Start of Block

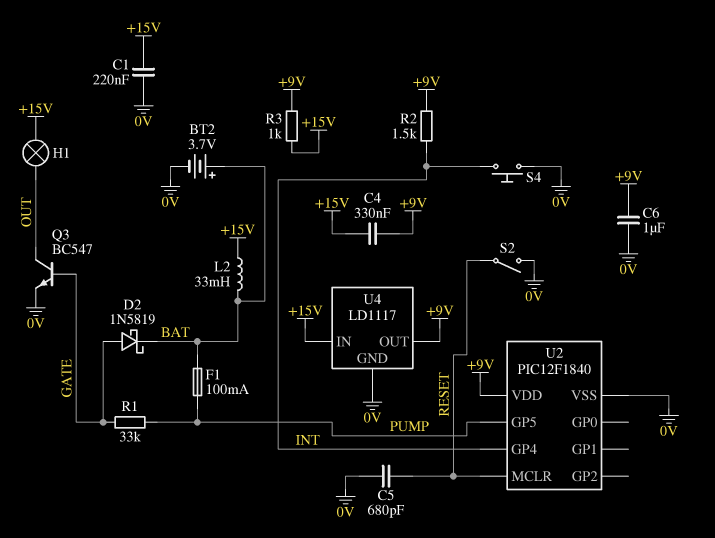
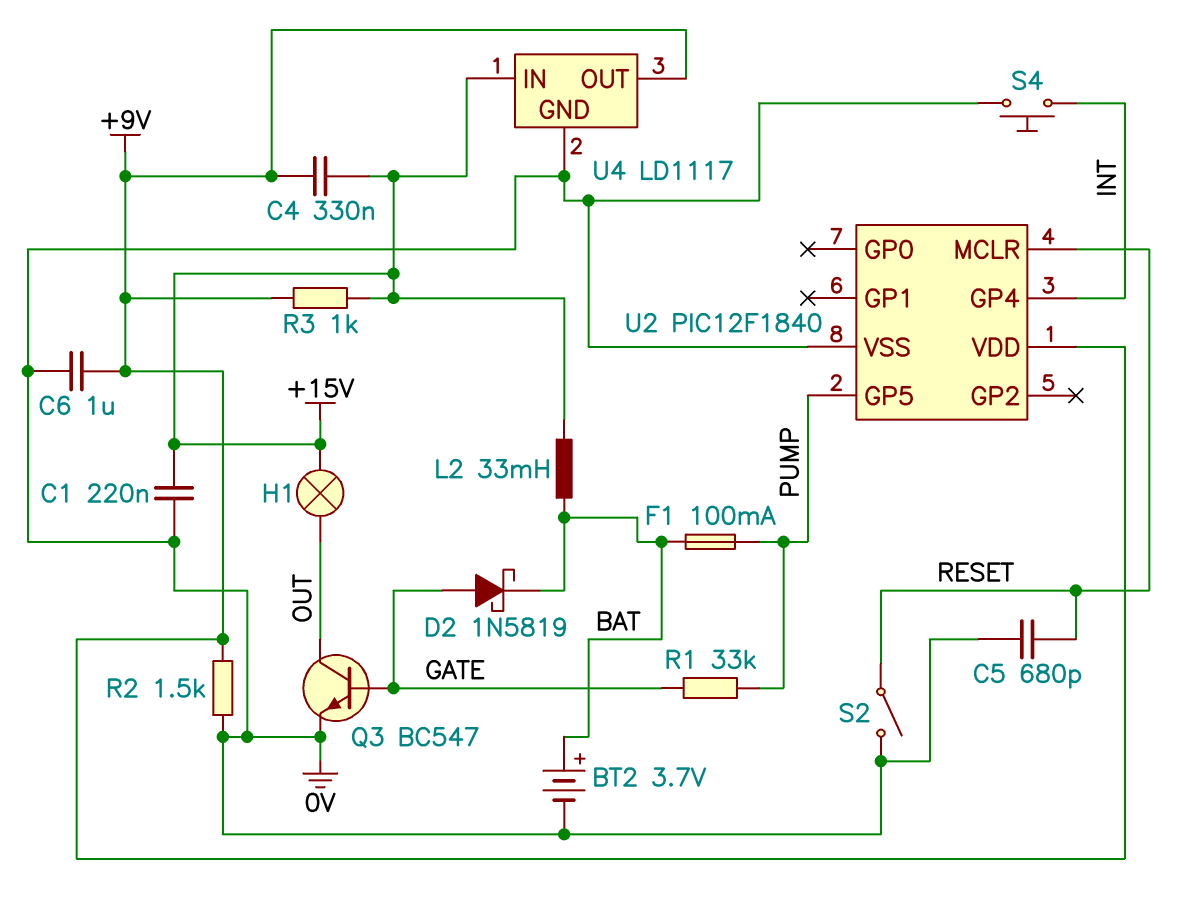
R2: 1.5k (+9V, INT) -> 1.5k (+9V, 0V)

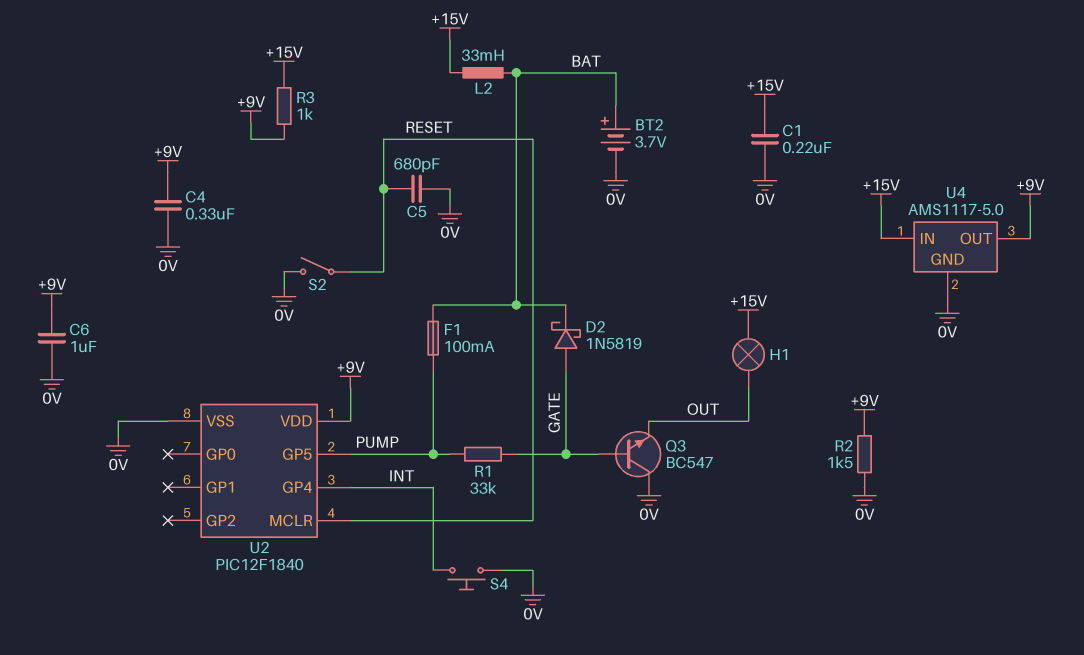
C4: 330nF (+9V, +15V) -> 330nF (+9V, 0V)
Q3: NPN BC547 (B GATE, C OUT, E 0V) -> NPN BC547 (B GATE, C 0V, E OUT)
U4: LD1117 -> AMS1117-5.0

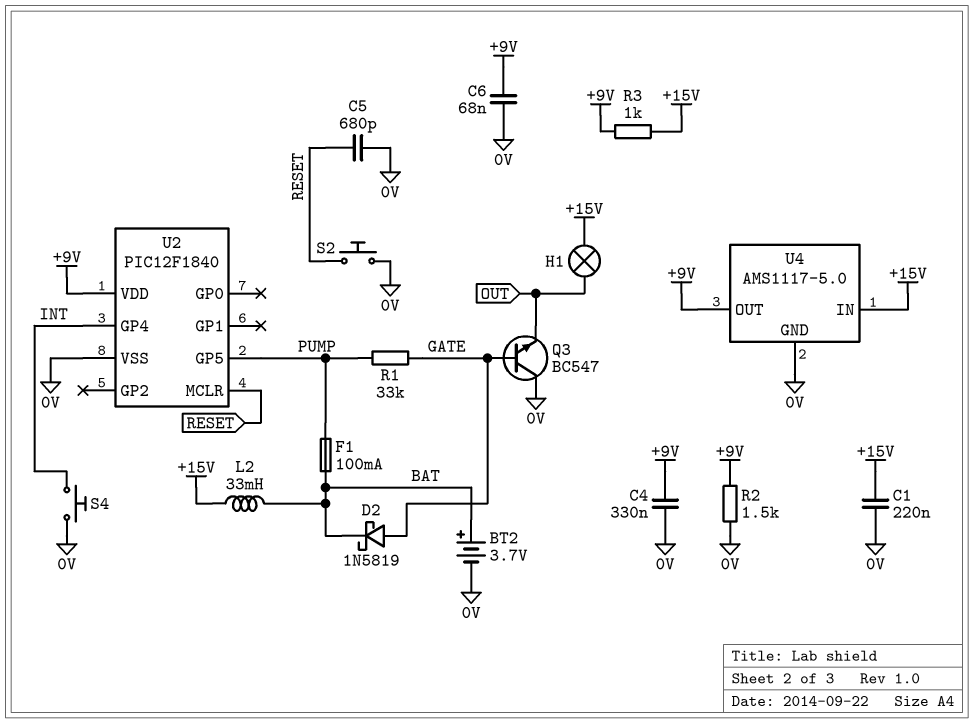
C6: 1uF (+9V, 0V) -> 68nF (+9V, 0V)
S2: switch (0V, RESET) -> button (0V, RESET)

End of Block

## [YOUR ASSIGNMENT]
Leaving out only the pictures, retype every record exactly.

## [TASK RESULT]
R2: 1.5k (+9V, INT) -> 1.5k (+9V, 0V)

C4: 330nF (+9V, +15V) -> 330nF (+9V, 0V)
Q3: NPN BC547 (B GATE, C OUT, E 0V) -> NPN BC547 (B GATE, C 0V, E OUT)
U4: LD1117 -> AMS1117-5.0

C6: 1uF (+9V, 0V) -> 68nF (+9V, 0V)
S2: switch (0V, RESET) -> button (0V, RESET)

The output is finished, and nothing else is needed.